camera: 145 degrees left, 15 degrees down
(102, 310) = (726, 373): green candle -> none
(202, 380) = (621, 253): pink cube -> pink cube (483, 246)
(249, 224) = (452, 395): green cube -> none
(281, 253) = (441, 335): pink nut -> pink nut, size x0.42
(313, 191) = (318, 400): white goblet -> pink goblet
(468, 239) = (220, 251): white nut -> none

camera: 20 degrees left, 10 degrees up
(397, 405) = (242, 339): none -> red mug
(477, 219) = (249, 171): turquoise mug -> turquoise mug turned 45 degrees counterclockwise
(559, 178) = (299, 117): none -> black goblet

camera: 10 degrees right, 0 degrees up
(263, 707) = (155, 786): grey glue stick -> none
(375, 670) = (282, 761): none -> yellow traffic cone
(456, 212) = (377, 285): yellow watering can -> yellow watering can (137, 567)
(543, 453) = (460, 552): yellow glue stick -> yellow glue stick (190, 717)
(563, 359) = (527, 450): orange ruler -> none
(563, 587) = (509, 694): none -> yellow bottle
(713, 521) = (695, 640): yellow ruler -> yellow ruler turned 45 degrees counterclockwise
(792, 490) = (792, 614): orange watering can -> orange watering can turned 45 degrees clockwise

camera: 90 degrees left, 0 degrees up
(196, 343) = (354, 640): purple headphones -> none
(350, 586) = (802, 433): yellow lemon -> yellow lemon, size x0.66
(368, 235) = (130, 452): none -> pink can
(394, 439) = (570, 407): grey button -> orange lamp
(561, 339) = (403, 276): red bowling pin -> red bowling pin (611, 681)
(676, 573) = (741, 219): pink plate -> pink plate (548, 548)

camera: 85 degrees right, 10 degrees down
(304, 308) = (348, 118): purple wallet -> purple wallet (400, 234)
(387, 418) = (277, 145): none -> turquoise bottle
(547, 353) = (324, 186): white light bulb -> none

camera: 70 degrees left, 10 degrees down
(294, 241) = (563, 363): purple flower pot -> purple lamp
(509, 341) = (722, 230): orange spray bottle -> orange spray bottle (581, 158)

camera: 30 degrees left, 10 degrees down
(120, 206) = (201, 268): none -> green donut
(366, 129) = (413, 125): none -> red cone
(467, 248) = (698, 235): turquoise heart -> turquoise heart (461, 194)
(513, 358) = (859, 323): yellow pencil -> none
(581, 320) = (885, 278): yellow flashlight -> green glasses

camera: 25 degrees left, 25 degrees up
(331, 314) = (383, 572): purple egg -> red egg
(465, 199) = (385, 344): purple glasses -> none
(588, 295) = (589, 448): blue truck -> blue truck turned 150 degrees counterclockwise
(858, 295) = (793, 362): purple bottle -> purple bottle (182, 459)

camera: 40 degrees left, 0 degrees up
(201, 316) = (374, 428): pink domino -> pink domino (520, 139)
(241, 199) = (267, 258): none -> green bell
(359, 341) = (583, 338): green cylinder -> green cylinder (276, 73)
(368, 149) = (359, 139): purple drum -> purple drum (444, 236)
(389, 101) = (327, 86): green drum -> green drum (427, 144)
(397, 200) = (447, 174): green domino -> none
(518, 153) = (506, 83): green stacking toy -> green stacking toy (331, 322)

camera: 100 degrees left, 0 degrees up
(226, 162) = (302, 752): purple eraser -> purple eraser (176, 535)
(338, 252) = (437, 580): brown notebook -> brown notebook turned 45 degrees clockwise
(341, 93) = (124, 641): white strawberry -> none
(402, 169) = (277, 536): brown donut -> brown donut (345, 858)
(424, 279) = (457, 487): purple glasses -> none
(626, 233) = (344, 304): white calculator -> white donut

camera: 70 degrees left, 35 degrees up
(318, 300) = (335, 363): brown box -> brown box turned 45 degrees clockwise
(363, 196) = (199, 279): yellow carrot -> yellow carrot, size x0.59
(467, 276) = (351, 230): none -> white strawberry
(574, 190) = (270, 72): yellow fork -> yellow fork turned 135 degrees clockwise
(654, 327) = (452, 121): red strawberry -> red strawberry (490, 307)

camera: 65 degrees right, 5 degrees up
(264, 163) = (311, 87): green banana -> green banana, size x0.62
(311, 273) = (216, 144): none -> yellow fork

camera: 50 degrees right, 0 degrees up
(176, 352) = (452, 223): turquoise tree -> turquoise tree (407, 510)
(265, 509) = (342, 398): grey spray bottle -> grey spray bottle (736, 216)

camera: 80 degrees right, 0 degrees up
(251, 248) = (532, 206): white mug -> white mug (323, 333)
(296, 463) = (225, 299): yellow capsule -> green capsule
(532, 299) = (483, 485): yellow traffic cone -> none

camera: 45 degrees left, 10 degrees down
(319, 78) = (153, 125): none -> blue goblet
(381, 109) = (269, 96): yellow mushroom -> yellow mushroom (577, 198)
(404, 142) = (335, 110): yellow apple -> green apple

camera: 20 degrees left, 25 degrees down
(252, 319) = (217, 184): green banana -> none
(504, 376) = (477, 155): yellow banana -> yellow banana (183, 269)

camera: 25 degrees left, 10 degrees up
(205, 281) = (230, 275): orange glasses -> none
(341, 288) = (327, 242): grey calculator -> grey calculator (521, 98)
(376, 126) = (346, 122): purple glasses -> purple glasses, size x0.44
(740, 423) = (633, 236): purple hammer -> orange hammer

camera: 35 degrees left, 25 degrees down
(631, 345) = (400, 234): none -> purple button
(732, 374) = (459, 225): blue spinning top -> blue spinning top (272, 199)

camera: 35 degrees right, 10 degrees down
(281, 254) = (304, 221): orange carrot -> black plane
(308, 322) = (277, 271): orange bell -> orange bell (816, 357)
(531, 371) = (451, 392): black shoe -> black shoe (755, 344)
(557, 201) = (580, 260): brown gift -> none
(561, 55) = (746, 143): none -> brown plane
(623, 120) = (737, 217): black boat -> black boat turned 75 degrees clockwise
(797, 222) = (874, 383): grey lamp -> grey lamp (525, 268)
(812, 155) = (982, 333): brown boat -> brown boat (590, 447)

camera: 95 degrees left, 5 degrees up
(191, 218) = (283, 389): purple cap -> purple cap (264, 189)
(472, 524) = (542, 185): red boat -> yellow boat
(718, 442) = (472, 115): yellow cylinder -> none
_____
__Problem to work on__
Here the job is to output the lines from the start of the material through the line with "(397, 405) = (242, 339): none -> red mug", inclusive, exactly and with nothing else.

__Solution to the exercise__
camera: 145 degrees left, 15 degrees down
(102, 310) = (726, 373): green candle -> none
(202, 380) = (621, 253): pink cube -> pink cube (483, 246)
(249, 224) = (452, 395): green cube -> none
(281, 253) = (441, 335): pink nut -> pink nut, size x0.42
(313, 191) = (318, 400): white goblet -> pink goblet
(468, 239) = (220, 251): white nut -> none

camera: 20 degrees left, 10 degrees up
(397, 405) = (242, 339): none -> red mug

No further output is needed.